■ **What is expected**:
The entries that follow include a run beginning at the line with "D3: LED red (A N039, K DGND) -> none" and ending at the line with "U15: NOT 74HC04 (in N044, out N027) -> none"; restate that run word for word and leave the rest out.

■ **Data in this exercise**:
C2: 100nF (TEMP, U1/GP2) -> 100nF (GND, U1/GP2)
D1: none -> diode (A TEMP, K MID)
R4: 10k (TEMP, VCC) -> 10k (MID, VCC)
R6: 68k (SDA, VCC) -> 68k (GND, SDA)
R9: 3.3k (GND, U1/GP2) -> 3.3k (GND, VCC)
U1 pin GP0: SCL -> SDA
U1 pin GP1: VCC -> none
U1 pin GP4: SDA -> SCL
==
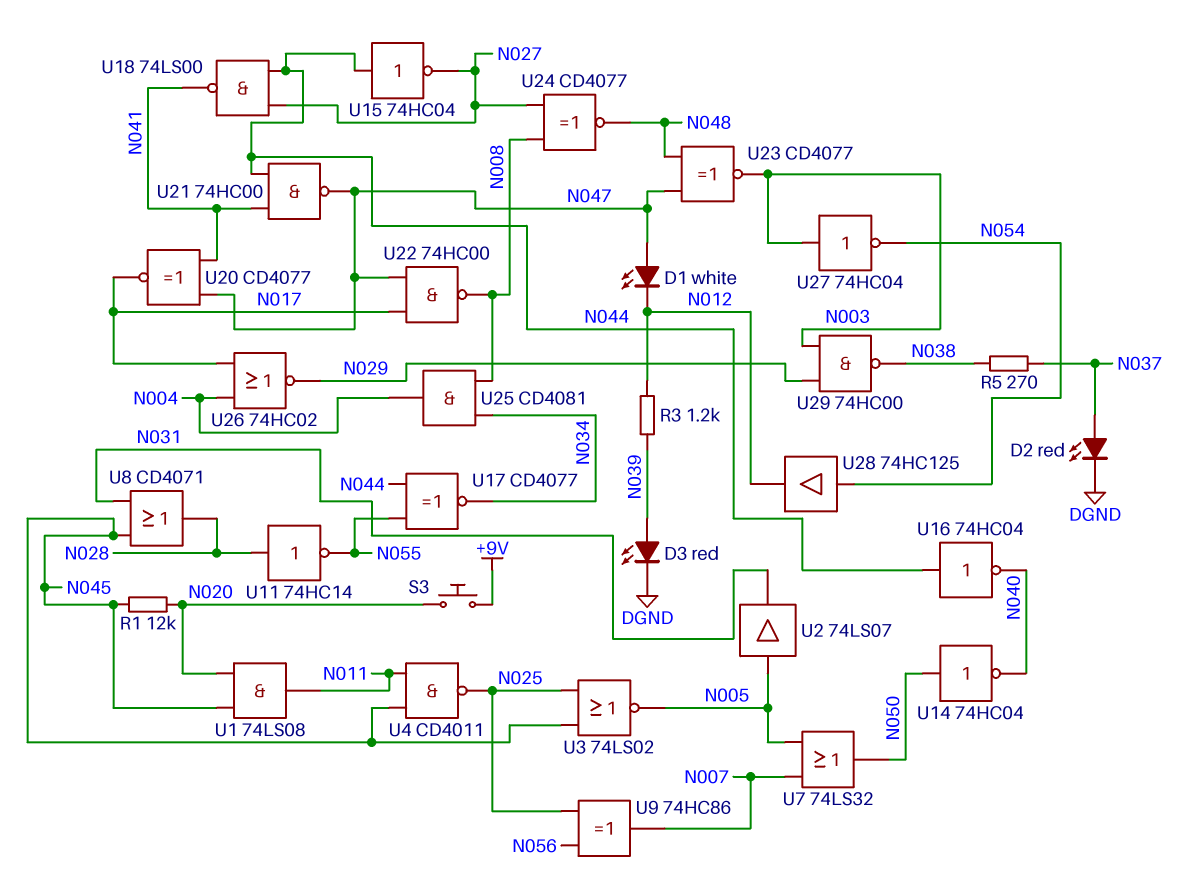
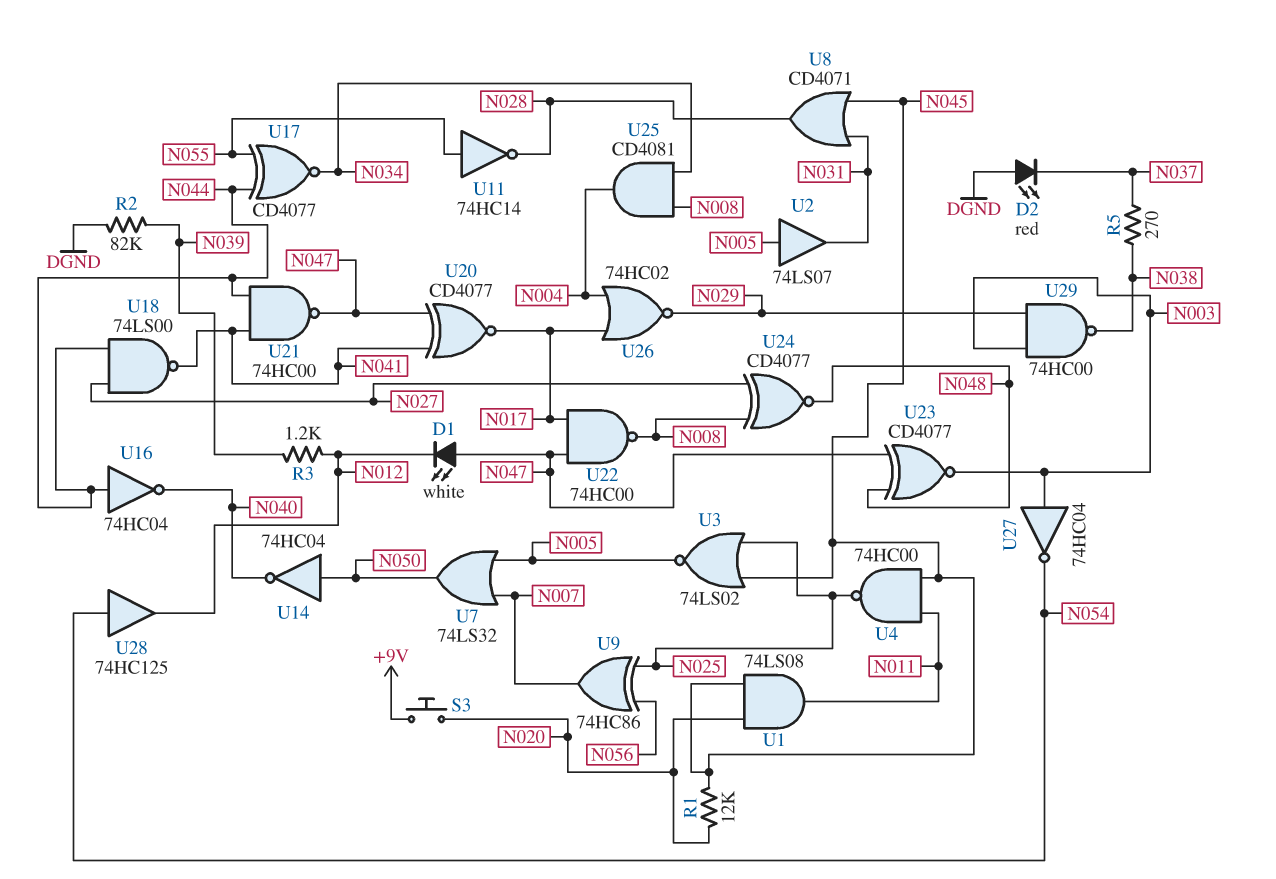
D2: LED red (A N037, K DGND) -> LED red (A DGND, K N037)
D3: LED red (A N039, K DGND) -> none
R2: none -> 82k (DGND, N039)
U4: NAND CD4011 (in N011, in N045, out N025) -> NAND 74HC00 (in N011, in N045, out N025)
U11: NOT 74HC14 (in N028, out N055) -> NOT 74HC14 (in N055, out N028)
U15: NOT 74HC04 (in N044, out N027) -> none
==
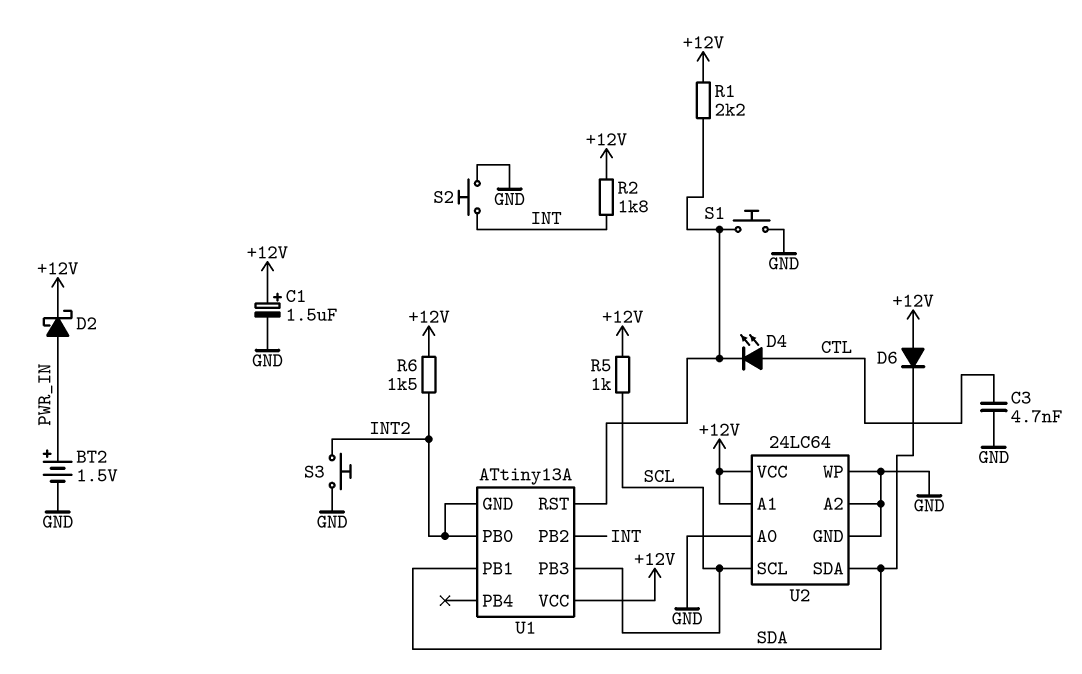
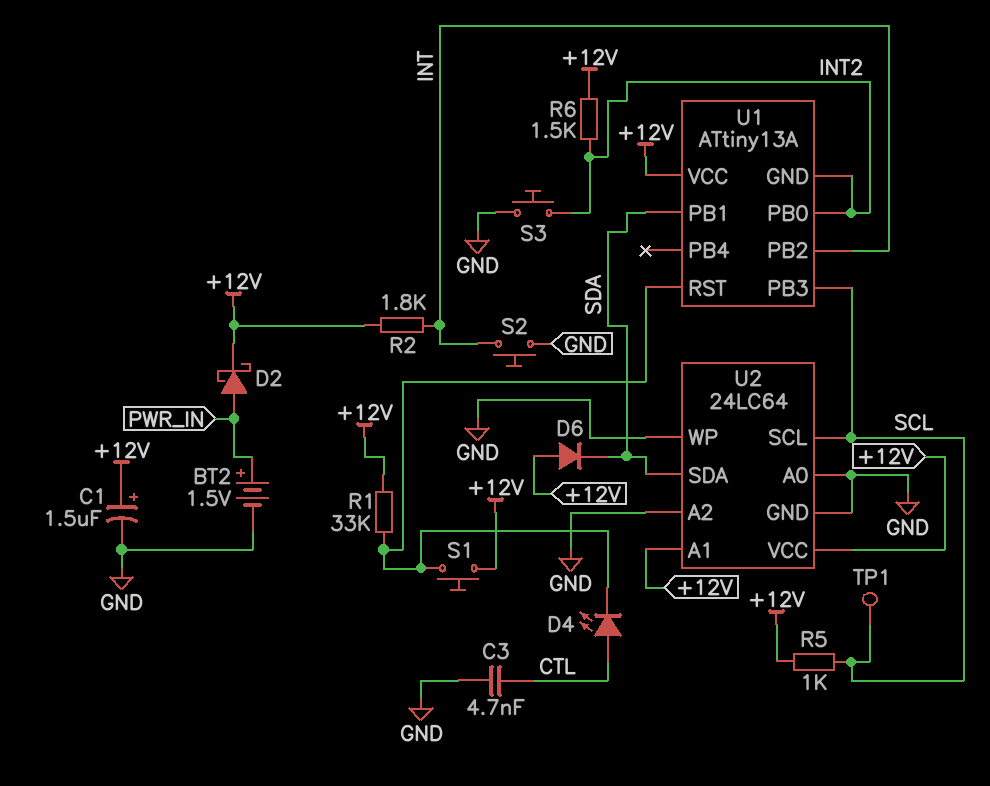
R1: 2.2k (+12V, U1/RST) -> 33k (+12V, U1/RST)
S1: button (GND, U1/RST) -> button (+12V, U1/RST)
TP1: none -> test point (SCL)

■ **Output of the exercise**:
D3: LED red (A N039, K DGND) -> none
R2: none -> 82k (DGND, N039)
U4: NAND CD4011 (in N011, in N045, out N025) -> NAND 74HC00 (in N011, in N045, out N025)
U11: NOT 74HC14 (in N028, out N055) -> NOT 74HC14 (in N055, out N028)
U15: NOT 74HC04 (in N044, out N027) -> none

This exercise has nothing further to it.